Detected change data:
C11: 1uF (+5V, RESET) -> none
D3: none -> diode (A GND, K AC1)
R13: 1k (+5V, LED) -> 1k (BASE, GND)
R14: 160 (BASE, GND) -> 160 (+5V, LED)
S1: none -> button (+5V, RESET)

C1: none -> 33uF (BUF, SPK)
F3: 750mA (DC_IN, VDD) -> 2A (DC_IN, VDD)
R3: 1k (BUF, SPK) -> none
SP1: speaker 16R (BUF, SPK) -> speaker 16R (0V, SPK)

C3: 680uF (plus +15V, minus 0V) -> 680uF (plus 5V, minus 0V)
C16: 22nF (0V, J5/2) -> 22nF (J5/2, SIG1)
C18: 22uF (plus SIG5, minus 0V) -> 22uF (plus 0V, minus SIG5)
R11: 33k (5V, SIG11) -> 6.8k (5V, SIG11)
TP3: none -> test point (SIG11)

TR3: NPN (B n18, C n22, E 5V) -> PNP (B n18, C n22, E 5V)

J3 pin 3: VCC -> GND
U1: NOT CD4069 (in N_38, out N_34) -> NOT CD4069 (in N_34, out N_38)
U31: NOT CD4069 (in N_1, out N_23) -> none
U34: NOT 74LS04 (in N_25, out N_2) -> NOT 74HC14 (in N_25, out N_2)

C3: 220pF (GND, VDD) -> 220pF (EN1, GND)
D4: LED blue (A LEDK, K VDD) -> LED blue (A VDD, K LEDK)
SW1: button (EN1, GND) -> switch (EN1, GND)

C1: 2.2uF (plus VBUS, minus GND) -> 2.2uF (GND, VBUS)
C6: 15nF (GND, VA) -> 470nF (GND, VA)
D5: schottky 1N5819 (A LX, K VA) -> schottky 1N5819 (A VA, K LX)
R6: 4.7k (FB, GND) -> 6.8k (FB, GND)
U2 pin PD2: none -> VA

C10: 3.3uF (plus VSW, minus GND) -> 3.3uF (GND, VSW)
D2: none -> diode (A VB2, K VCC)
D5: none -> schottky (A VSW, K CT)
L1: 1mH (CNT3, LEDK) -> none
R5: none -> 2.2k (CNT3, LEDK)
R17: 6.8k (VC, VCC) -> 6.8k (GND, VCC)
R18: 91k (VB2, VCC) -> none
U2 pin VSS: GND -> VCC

EXERCISE DESCRIPTION: Give back the records word for word. Start at the first line, end at the line containing "U34: NOT 74LS04", and include both.

COMPLETED EXERCISE:
C11: 1uF (+5V, RESET) -> none
D3: none -> diode (A GND, K AC1)
R13: 1k (+5V, LED) -> 1k (BASE, GND)
R14: 160 (BASE, GND) -> 160 (+5V, LED)
S1: none -> button (+5V, RESET)

C1: none -> 33uF (BUF, SPK)
F3: 750mA (DC_IN, VDD) -> 2A (DC_IN, VDD)
R3: 1k (BUF, SPK) -> none
SP1: speaker 16R (BUF, SPK) -> speaker 16R (0V, SPK)

C3: 680uF (plus +15V, minus 0V) -> 680uF (plus 5V, minus 0V)
C16: 22nF (0V, J5/2) -> 22nF (J5/2, SIG1)
C18: 22uF (plus SIG5, minus 0V) -> 22uF (plus 0V, minus SIG5)
R11: 33k (5V, SIG11) -> 6.8k (5V, SIG11)
TP3: none -> test point (SIG11)

TR3: NPN (B n18, C n22, E 5V) -> PNP (B n18, C n22, E 5V)

J3 pin 3: VCC -> GND
U1: NOT CD4069 (in N_38, out N_34) -> NOT CD4069 (in N_34, out N_38)
U31: NOT CD4069 (in N_1, out N_23) -> none
U34: NOT 74LS04 (in N_25, out N_2) -> NOT 74HC14 (in N_25, out N_2)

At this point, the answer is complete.